[Image change detection data]
******

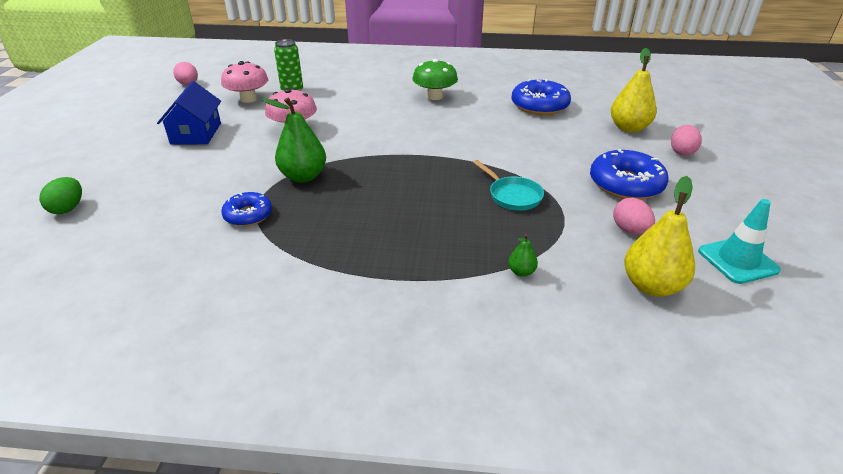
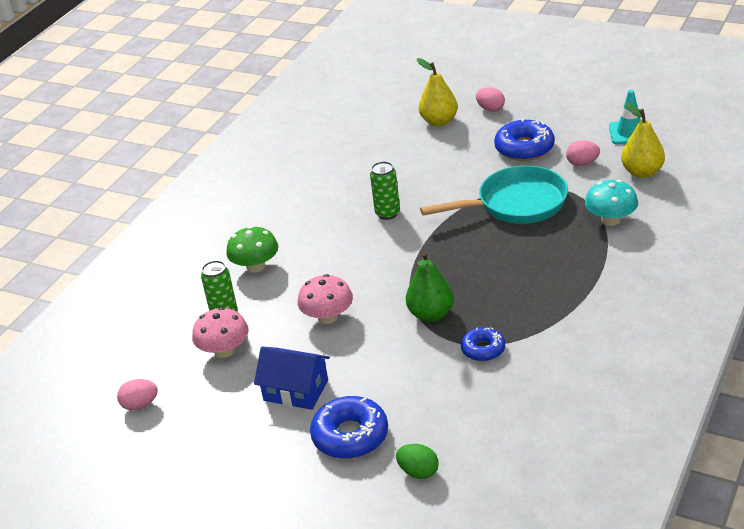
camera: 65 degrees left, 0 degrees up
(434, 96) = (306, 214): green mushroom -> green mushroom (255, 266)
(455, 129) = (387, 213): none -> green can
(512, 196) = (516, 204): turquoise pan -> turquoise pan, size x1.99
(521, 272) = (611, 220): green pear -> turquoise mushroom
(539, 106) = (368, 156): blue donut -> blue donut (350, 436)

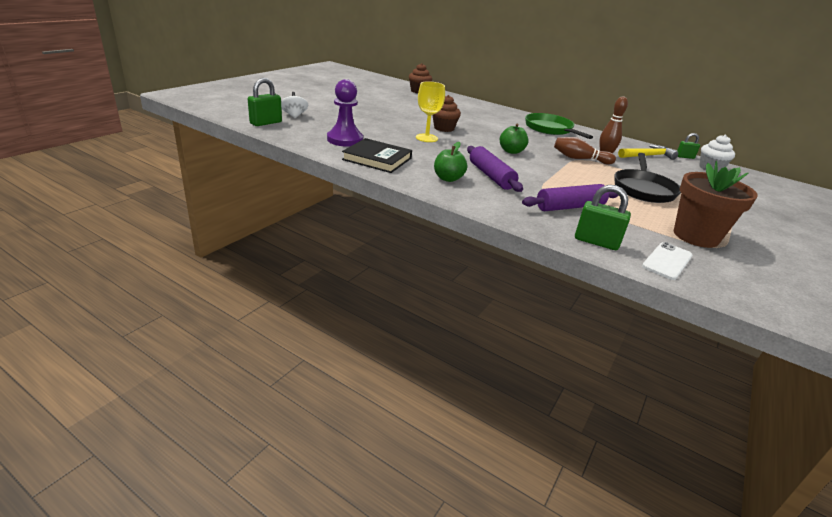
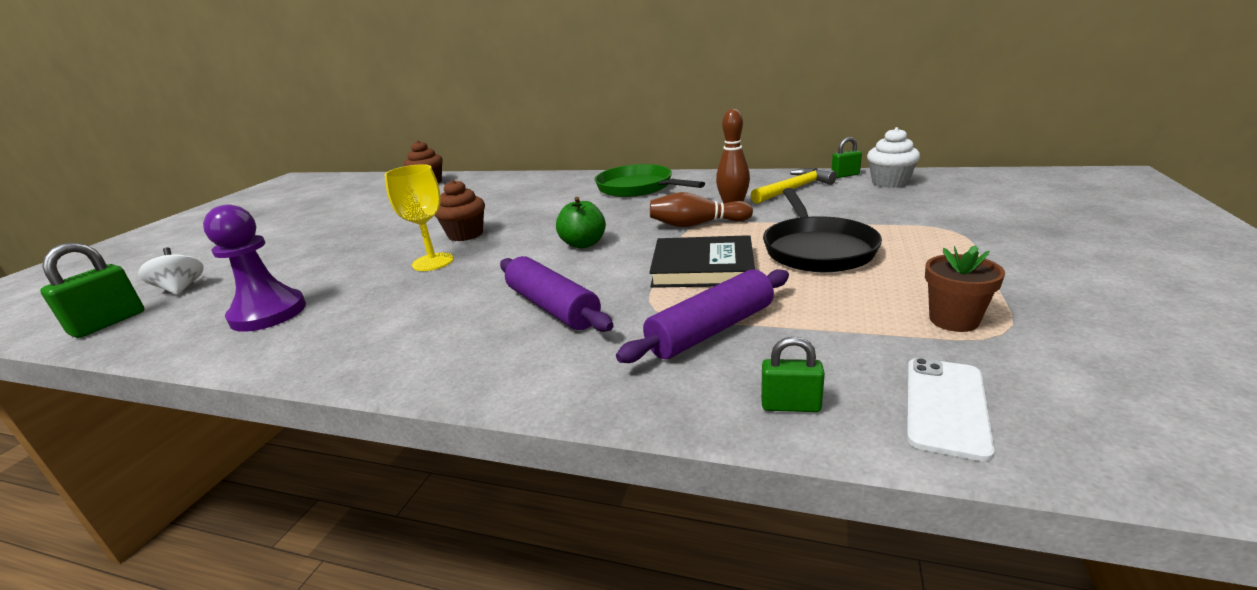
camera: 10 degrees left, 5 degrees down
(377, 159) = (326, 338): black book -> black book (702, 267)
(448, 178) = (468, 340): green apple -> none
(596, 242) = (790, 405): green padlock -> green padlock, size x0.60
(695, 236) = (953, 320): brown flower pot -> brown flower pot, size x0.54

******

What to do =>
Reproduce every record word for word. The copy must contain no pictures.

Your response =>
camera: 65 degrees left, 0 degrees up
(434, 96) = (306, 214): green mushroom -> green mushroom (255, 266)
(455, 129) = (387, 213): none -> green can
(512, 196) = (516, 204): turquoise pan -> turquoise pan, size x1.99
(521, 272) = (611, 220): green pear -> turquoise mushroom
(539, 106) = (368, 156): blue donut -> blue donut (350, 436)

camera: 10 degrees left, 5 degrees down
(377, 159) = (326, 338): black book -> black book (702, 267)
(448, 178) = (468, 340): green apple -> none
(596, 242) = (790, 405): green padlock -> green padlock, size x0.60
(695, 236) = (953, 320): brown flower pot -> brown flower pot, size x0.54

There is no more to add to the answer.